» **GOAL OF THE EXERCISE**
Give back, exactly as written, the lines from the beginning of the listing through the one that contains "locker: (918, 370) -> (530, 300), moved".
*** DATASET ***
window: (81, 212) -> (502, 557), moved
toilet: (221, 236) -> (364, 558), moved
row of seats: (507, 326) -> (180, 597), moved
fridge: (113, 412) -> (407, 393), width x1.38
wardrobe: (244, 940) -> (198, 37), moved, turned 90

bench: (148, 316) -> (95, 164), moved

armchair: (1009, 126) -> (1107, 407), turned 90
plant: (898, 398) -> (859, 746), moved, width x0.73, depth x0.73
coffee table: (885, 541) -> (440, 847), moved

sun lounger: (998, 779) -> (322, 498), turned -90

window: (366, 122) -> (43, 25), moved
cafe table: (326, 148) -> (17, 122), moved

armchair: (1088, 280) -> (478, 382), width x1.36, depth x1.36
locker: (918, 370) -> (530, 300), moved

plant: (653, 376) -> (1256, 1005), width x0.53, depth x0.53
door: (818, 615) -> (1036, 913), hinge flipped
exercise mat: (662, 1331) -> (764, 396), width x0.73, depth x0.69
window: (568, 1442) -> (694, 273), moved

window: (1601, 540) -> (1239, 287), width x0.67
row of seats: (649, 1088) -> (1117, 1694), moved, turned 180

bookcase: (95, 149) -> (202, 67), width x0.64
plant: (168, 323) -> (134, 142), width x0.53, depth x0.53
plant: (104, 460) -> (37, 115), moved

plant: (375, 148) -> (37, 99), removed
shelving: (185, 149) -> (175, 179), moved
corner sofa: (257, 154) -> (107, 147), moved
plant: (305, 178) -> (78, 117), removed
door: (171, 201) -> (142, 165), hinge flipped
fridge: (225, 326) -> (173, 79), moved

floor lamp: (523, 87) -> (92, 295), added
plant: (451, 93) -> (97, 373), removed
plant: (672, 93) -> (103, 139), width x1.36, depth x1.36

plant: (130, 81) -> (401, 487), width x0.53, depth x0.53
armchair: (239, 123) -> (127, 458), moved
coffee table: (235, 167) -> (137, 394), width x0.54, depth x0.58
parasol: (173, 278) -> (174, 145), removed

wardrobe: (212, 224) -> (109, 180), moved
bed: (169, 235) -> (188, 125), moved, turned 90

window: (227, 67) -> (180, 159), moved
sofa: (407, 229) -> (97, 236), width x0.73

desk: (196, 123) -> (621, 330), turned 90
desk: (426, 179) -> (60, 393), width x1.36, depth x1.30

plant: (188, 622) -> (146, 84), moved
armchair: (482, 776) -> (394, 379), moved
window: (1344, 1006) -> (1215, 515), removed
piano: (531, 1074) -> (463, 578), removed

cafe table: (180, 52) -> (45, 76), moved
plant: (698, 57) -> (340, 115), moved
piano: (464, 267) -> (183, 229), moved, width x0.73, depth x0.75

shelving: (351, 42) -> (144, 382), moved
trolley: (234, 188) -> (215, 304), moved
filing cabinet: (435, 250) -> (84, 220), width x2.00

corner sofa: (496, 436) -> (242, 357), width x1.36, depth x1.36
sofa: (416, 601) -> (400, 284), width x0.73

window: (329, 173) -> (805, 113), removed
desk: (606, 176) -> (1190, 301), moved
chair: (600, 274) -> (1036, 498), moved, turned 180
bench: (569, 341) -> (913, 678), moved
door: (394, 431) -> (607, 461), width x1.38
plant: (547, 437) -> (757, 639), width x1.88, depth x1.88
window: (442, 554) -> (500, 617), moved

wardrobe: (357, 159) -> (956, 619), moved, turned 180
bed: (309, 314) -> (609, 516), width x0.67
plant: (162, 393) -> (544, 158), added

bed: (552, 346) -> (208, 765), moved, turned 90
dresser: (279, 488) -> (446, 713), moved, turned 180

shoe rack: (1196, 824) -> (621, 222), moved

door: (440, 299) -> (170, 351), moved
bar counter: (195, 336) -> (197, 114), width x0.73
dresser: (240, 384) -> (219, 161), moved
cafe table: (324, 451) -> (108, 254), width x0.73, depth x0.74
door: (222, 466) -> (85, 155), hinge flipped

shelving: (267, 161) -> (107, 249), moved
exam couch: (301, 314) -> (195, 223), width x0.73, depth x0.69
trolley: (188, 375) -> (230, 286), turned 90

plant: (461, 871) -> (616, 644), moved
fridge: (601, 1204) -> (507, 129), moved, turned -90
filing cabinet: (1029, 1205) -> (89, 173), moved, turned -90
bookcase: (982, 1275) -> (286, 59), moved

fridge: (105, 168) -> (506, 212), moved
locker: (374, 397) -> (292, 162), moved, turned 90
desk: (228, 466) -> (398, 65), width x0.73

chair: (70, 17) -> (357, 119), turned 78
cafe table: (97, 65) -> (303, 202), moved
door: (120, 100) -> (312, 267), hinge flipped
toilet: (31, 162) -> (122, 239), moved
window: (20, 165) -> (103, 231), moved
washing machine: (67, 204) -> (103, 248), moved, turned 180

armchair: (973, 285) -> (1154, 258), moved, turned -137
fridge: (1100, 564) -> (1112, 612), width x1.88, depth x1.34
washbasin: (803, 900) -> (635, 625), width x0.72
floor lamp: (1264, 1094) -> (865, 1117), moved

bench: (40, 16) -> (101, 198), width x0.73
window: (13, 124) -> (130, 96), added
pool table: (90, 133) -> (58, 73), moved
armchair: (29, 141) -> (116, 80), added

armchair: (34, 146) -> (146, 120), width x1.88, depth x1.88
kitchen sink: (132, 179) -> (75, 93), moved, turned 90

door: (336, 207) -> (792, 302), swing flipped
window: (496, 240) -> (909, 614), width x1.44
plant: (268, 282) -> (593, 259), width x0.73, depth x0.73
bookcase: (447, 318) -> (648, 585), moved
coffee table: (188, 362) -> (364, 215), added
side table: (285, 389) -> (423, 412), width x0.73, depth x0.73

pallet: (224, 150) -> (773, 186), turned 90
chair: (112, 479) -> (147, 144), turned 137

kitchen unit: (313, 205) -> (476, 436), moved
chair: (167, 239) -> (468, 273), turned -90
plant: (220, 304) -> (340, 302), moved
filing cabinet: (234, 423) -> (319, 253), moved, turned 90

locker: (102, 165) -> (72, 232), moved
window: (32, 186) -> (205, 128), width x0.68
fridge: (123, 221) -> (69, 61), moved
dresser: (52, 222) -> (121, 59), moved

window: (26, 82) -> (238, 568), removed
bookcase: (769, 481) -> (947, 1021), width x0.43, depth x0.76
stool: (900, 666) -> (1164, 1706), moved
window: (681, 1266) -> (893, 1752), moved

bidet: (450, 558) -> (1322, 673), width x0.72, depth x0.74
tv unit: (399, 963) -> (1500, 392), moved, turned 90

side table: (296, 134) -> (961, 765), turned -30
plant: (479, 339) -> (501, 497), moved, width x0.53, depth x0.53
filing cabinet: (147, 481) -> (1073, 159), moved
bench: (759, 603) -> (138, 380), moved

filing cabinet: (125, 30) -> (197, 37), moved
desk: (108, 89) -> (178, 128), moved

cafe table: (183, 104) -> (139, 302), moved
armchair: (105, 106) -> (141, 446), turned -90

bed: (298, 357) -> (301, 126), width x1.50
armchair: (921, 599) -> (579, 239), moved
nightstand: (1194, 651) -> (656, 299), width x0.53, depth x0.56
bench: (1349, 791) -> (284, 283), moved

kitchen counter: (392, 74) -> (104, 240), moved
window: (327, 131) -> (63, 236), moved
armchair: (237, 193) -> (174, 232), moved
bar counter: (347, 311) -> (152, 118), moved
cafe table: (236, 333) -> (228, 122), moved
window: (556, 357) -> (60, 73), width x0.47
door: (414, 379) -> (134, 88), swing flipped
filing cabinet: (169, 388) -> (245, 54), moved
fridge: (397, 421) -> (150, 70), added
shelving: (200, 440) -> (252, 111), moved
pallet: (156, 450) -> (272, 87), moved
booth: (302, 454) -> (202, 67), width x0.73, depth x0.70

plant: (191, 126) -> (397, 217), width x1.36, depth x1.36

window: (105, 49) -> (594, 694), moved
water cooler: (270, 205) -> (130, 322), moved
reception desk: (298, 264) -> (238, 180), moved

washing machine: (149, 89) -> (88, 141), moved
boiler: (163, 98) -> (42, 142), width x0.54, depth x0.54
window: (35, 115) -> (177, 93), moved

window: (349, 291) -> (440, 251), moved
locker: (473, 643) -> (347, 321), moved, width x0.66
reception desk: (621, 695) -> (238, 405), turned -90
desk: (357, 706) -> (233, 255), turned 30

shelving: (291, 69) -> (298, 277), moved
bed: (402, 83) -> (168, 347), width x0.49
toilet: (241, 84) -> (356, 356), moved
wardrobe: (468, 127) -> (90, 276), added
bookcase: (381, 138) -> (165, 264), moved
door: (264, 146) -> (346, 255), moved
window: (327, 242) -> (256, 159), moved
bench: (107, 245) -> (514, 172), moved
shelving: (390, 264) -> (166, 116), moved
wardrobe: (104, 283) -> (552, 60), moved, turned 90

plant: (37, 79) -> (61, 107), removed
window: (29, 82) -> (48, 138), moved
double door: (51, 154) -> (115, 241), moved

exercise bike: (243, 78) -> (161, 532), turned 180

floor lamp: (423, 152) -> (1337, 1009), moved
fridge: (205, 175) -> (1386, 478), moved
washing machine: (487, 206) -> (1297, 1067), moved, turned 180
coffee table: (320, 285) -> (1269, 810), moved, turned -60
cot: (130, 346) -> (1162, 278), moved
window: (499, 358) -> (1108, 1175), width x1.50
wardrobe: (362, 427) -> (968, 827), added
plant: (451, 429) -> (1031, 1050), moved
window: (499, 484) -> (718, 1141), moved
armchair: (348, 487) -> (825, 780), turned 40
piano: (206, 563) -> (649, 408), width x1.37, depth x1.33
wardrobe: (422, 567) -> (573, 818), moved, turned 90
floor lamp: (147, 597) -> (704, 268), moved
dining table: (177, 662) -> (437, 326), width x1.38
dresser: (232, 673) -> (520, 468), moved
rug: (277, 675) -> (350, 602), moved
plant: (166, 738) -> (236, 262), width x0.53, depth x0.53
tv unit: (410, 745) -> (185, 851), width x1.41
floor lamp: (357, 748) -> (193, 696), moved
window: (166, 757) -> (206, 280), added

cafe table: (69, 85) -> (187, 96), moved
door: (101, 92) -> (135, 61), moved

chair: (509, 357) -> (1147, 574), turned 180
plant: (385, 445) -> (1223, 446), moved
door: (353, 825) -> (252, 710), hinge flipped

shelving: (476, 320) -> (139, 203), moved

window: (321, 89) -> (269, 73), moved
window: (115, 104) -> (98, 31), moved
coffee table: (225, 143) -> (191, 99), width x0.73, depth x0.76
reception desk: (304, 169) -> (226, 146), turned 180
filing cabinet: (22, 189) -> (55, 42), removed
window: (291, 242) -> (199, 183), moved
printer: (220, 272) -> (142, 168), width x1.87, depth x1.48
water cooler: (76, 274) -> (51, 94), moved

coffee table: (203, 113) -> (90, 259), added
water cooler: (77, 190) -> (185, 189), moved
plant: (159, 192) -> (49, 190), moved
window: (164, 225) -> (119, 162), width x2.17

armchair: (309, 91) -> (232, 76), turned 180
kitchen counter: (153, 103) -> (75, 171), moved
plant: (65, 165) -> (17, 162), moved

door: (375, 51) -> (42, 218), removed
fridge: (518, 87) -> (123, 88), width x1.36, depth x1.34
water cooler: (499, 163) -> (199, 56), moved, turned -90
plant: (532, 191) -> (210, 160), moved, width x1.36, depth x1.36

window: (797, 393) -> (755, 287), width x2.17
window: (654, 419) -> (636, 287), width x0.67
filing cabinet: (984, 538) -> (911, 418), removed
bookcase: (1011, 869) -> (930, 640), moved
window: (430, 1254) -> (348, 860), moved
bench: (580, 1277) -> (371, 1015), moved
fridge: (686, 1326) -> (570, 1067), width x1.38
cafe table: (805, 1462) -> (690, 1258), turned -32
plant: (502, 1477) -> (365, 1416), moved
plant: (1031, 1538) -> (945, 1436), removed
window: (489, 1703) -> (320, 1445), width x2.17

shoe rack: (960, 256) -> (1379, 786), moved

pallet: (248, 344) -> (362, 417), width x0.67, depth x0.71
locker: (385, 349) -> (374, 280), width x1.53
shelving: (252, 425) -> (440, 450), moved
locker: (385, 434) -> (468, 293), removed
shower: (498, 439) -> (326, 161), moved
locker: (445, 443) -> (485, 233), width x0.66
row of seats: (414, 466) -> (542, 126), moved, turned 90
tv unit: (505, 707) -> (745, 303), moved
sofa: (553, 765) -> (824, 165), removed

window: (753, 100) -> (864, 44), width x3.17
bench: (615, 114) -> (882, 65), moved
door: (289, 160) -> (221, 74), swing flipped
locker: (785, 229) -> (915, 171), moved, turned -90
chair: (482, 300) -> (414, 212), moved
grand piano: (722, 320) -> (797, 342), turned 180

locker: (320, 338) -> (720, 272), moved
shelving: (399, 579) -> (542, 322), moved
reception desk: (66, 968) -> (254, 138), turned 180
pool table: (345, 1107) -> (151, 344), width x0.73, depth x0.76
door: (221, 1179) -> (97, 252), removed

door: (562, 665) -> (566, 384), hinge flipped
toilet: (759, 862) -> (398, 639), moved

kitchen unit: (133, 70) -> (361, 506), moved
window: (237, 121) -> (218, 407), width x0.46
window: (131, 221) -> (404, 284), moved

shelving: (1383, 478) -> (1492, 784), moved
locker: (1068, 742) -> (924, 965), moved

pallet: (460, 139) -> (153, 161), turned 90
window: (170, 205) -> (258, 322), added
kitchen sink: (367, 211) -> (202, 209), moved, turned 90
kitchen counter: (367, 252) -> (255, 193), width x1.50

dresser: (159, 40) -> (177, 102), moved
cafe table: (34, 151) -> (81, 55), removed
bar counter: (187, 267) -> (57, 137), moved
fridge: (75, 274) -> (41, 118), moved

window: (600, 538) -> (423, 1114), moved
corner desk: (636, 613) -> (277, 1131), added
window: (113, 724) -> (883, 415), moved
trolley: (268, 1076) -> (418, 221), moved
*** End of DATASET ***
» **FINAL ANSWER**
window: (81, 212) -> (502, 557), moved
toilet: (221, 236) -> (364, 558), moved
row of seats: (507, 326) -> (180, 597), moved
fridge: (113, 412) -> (407, 393), width x1.38
wardrobe: (244, 940) -> (198, 37), moved, turned 90

bench: (148, 316) -> (95, 164), moved

armchair: (1009, 126) -> (1107, 407), turned 90
plant: (898, 398) -> (859, 746), moved, width x0.73, depth x0.73
coffee table: (885, 541) -> (440, 847), moved

sun lounger: (998, 779) -> (322, 498), turned -90

window: (366, 122) -> (43, 25), moved
cafe table: (326, 148) -> (17, 122), moved

armchair: (1088, 280) -> (478, 382), width x1.36, depth x1.36
locker: (918, 370) -> (530, 300), moved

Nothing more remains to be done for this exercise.